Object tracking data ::
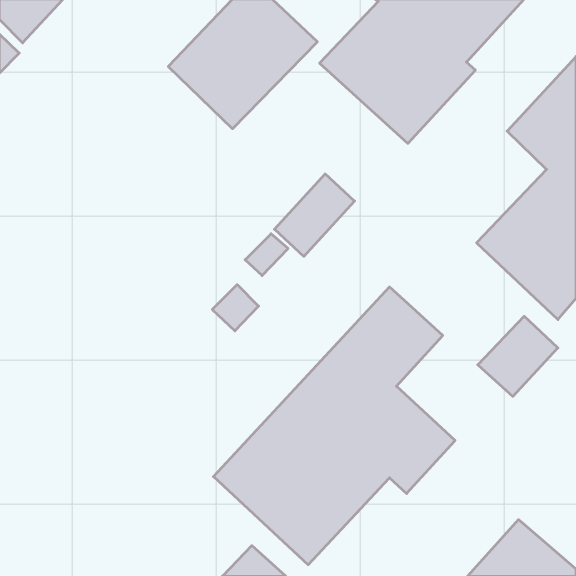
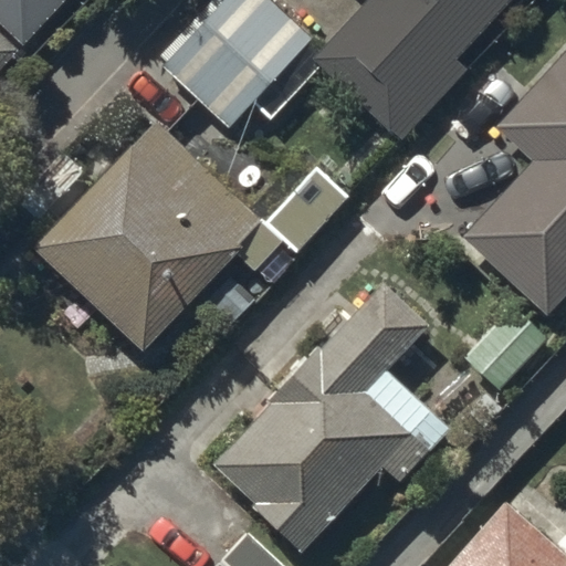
building: none -> [36,124,262,350]

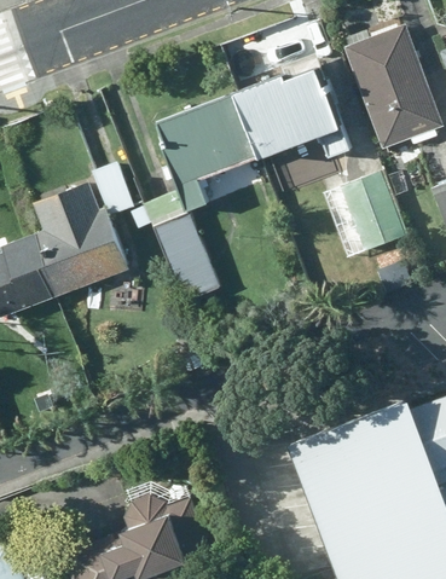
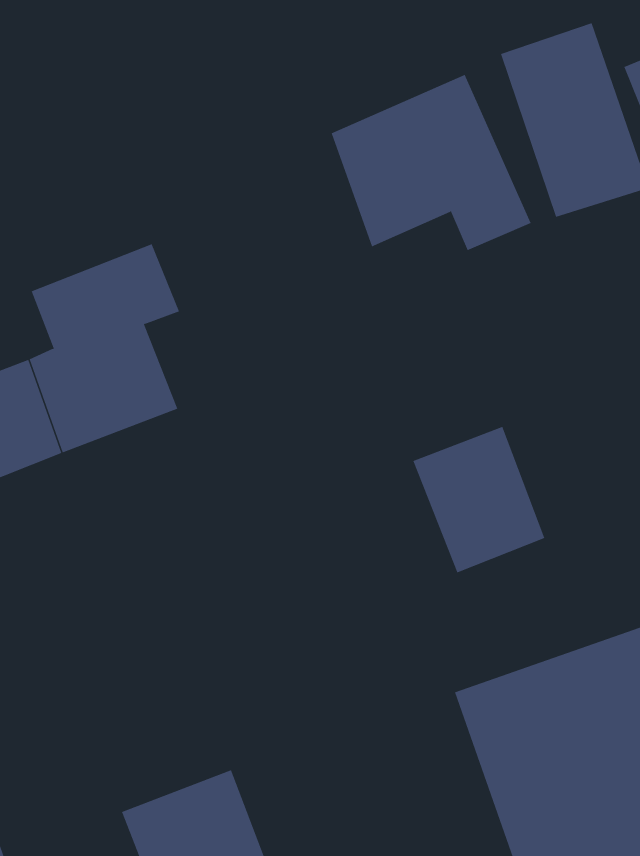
building: [150,89,262,293] -> none
building: [315,164,402,261] -> [413,426,545,573]

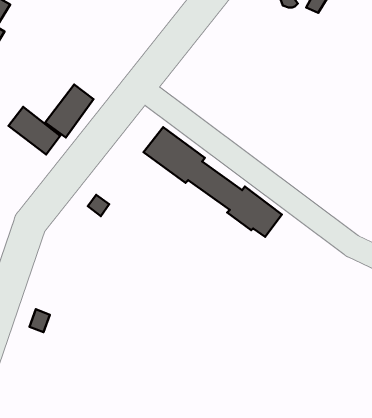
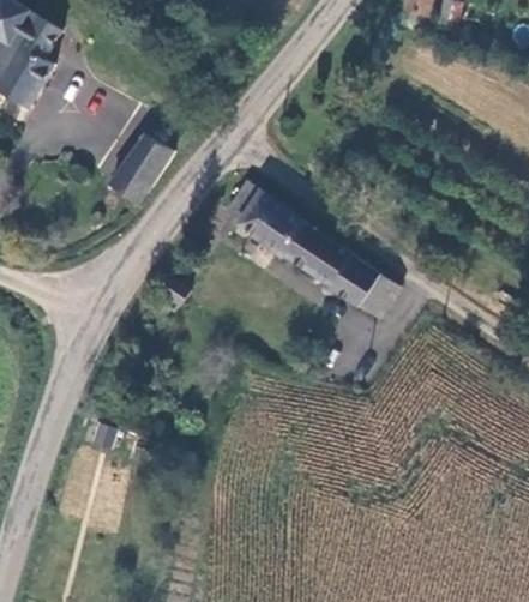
building: [8,107,60,154] -> none

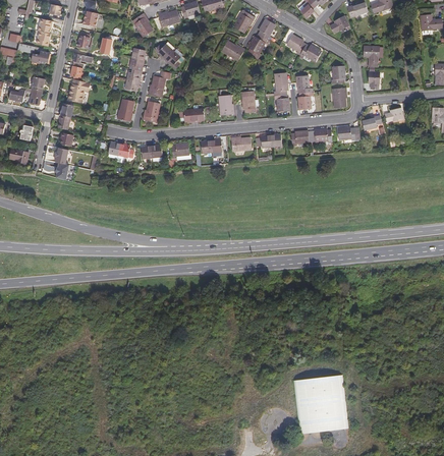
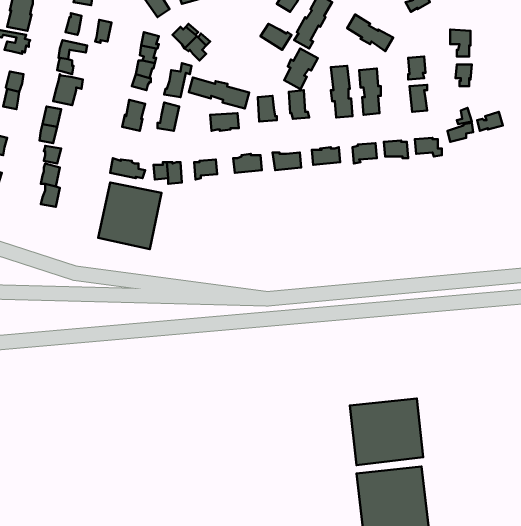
building: none -> [284,49,318,89]
building: none -> [189,78,249,109]
building: none -> [98,182,162,249]
building: none -> [350,398,423,465]

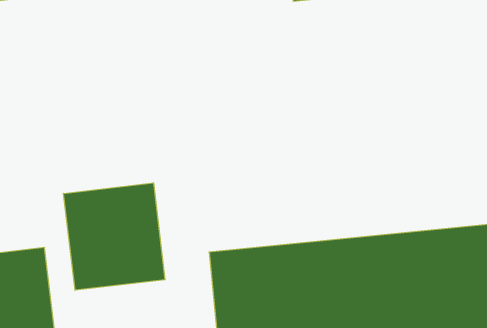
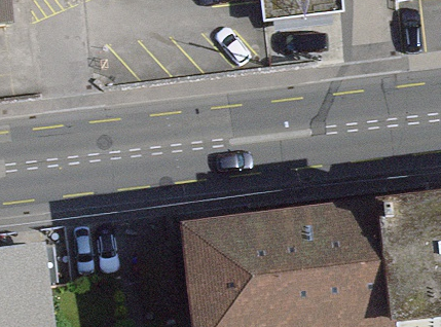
building: [63,183,165,290] -> none

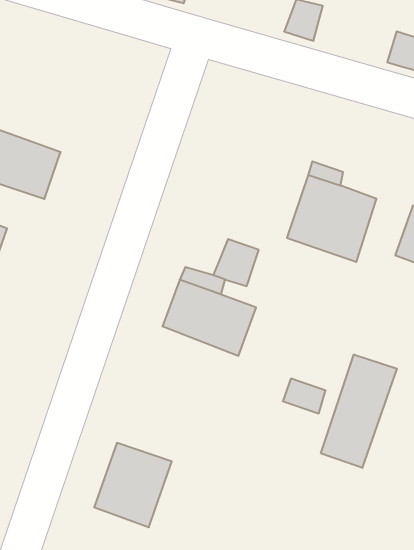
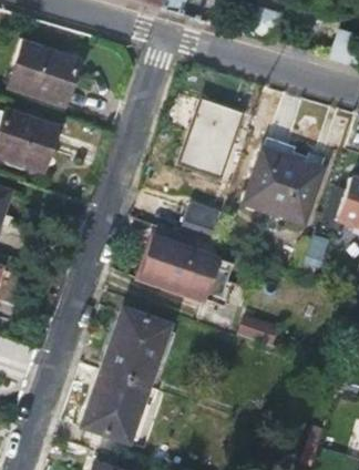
building: none -> [22,51,84,105]
building: none -> [182,99,242,175]
building: [321,354,397,468] -> none
building: none -> [104,311,170,388]

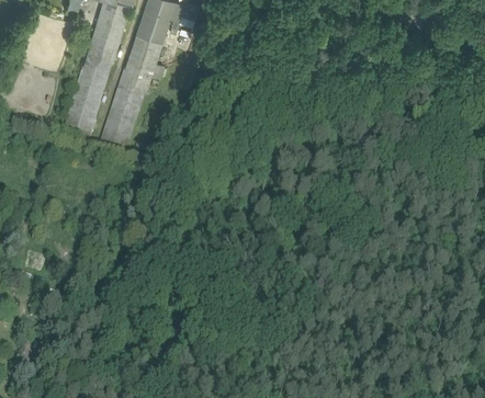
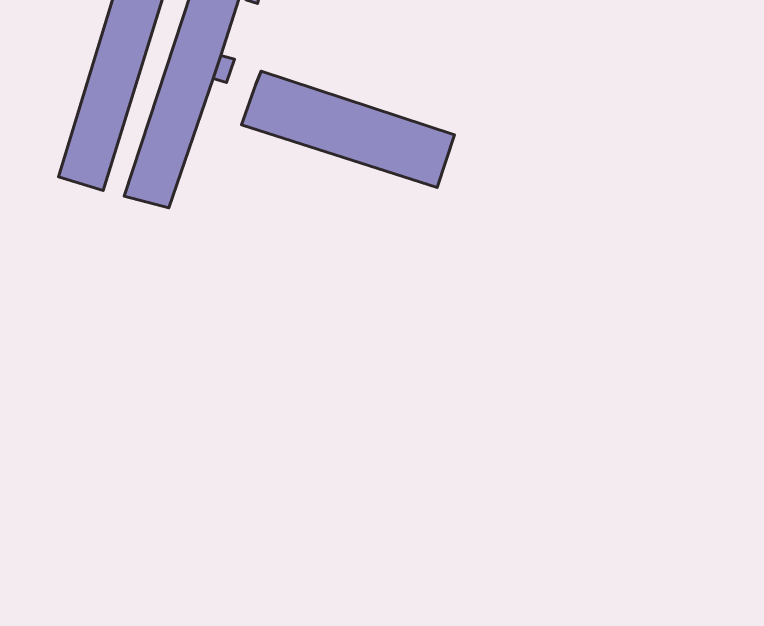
building: none -> [242,71,454,187]

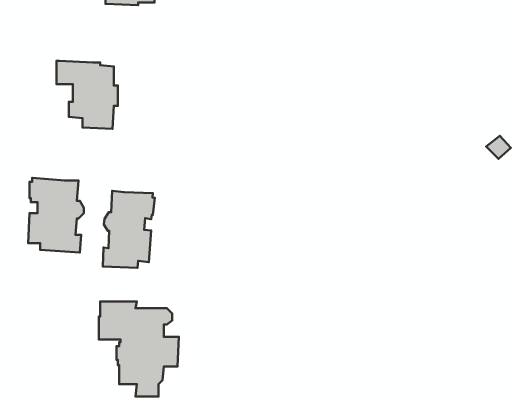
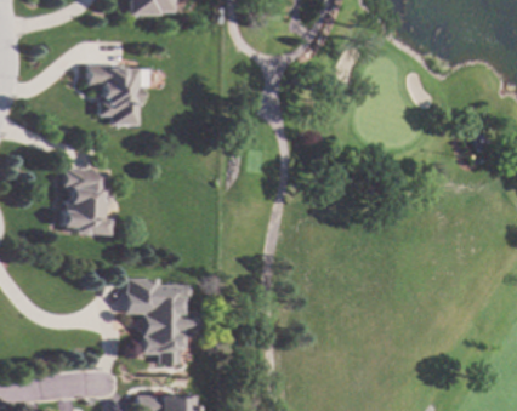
building: [103,191,155,268] -> none

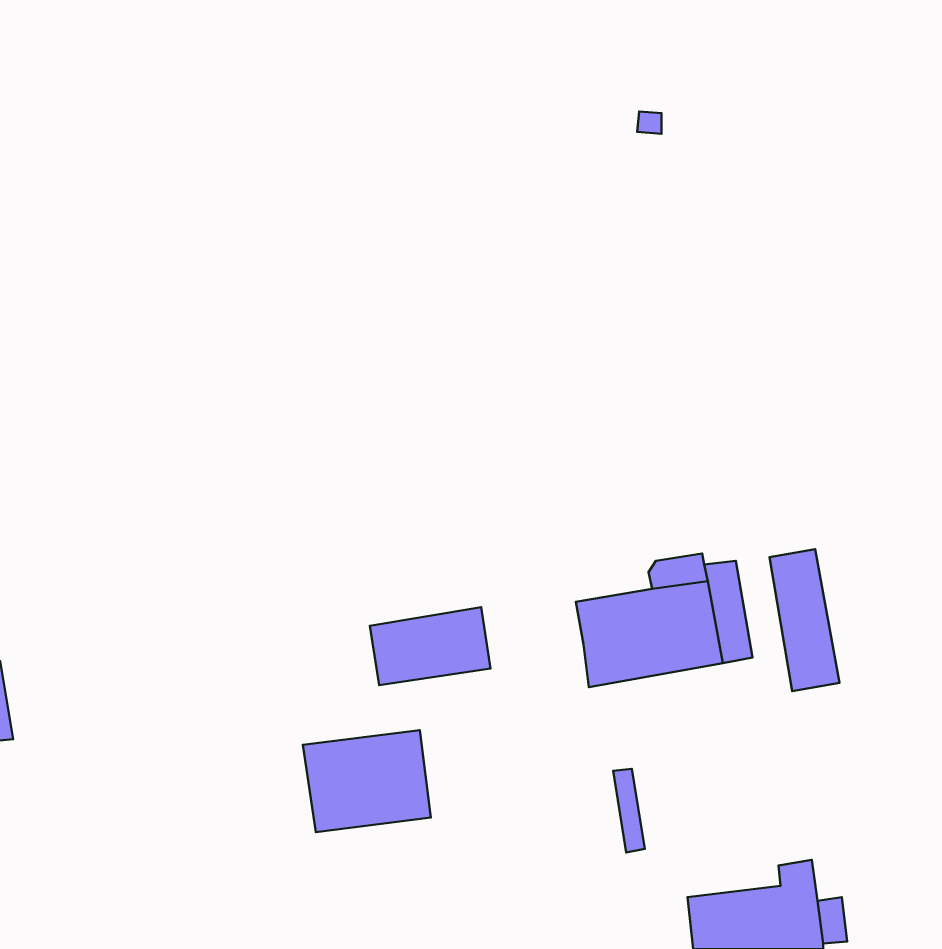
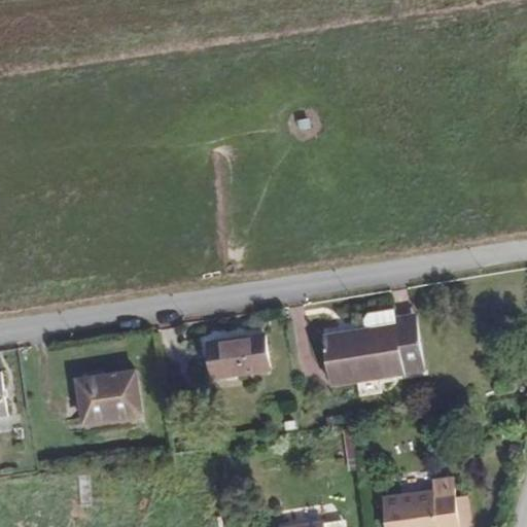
building: [769,549,839,691] -> none
building: [303,730,431,832] -> [72,372,143,428]

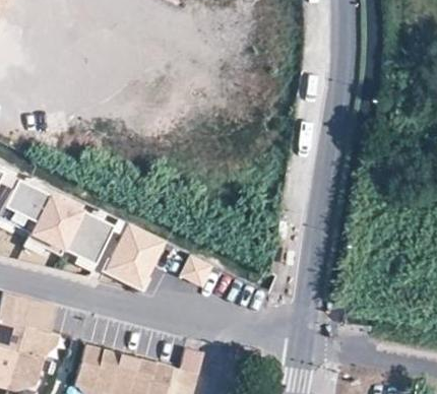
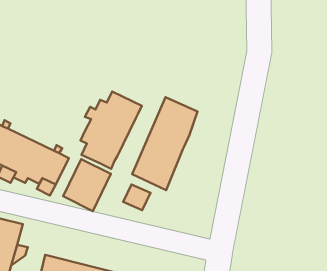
building: none -> [81,92,142,169]
building: none -> [132,97,198,190]

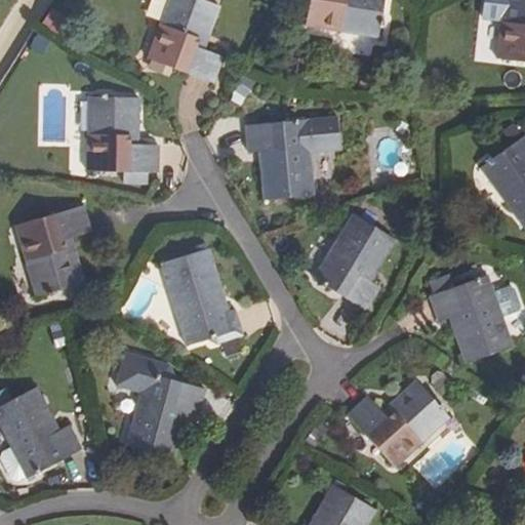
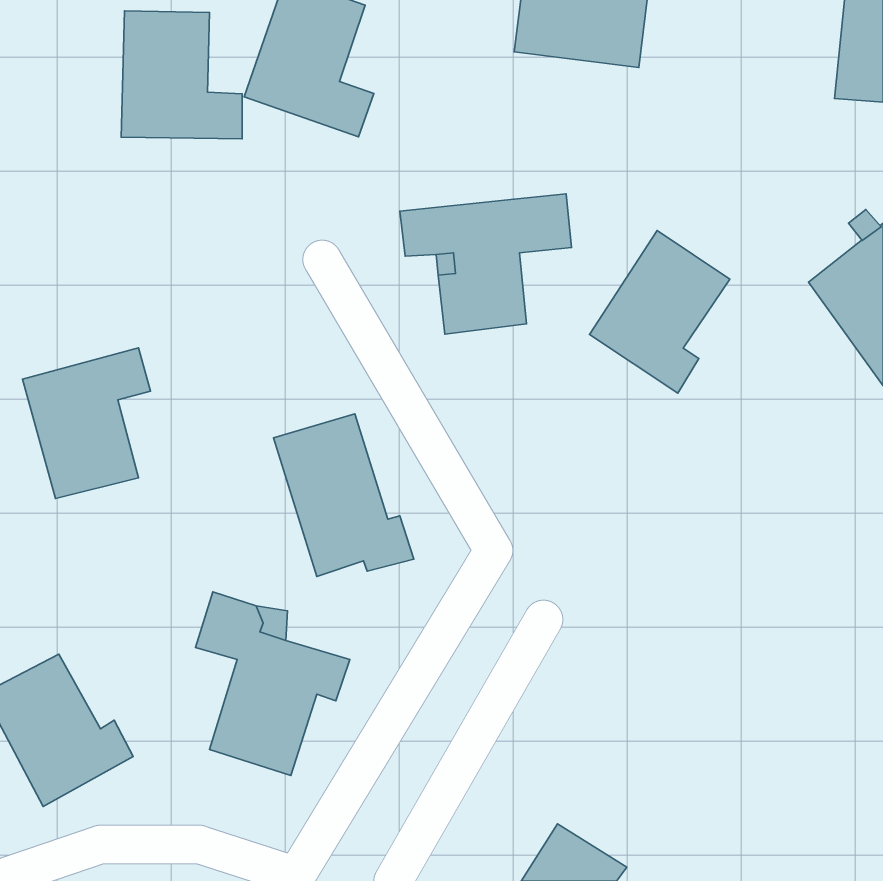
building: [87,95,159,171] -> [121,11,242,139]
building: [311,216,394,313] -> [590,231,730,393]
building: [428,276,514,362] -> none
building: [351,377,453,462] -> none

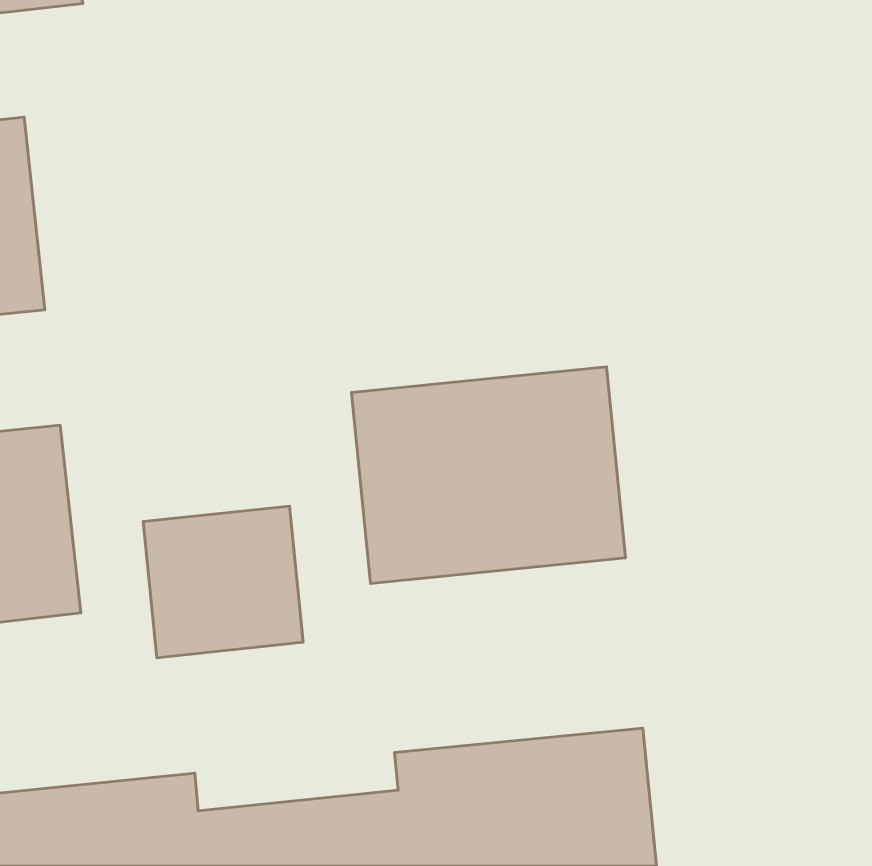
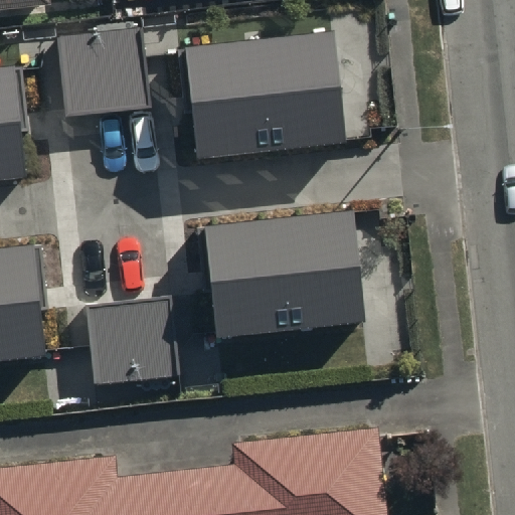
building: none -> [54,26,150,116]
building: none -> [185,35,345,164]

DIRECTIONS :: The lines from the one holding "building: none -> [54,26,150,116]" to the end of the entries are to be repeated exactly, with both ends included and nothing else.

WRITTEN SOLUTION ::
building: none -> [54,26,150,116]
building: none -> [185,35,345,164]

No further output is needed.